_Exercise instructions_. Pictures are to be omitted, and every entry below is to be restated exactly.

(Drawing change detection data)
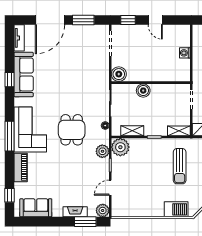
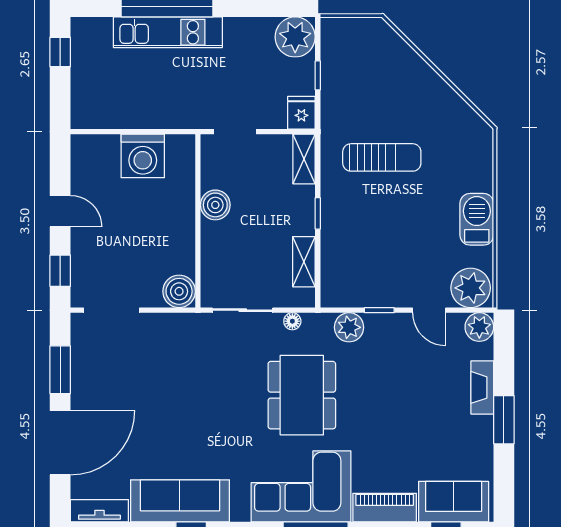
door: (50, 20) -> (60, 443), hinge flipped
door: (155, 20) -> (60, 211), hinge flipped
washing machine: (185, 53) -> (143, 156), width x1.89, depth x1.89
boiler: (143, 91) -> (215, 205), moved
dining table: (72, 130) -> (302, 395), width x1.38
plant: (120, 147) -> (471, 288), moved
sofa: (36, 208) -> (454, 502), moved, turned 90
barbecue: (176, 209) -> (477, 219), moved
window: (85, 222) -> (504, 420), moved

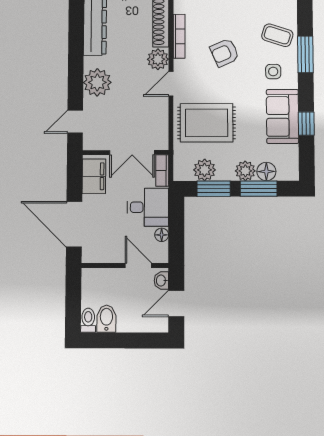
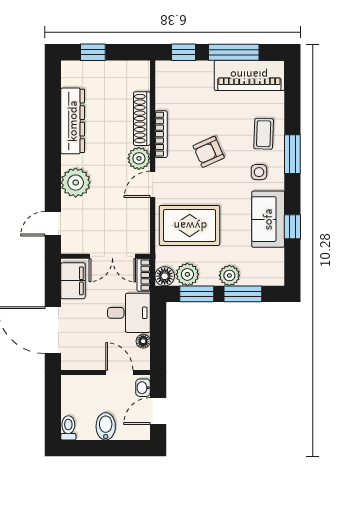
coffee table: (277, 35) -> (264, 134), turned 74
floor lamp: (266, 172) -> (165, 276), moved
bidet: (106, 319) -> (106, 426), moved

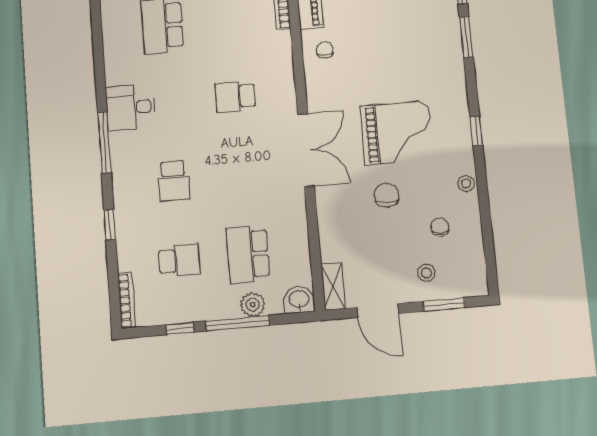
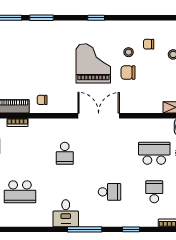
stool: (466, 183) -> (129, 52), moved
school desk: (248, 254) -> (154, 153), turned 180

_Reply_.
door: (50, 20) -> (60, 443), hinge flipped
door: (155, 20) -> (60, 211), hinge flipped
washing machine: (185, 53) -> (143, 156), width x1.89, depth x1.89
boiler: (143, 91) -> (215, 205), moved
dining table: (72, 130) -> (302, 395), width x1.38
plant: (120, 147) -> (471, 288), moved
sofa: (36, 208) -> (454, 502), moved, turned 90
barbecue: (176, 209) -> (477, 219), moved
window: (85, 222) -> (504, 420), moved

coffee table: (277, 35) -> (264, 134), turned 74
floor lamp: (266, 172) -> (165, 276), moved
bidet: (106, 319) -> (106, 426), moved

stool: (466, 183) -> (129, 52), moved
school desk: (248, 254) -> (154, 153), turned 180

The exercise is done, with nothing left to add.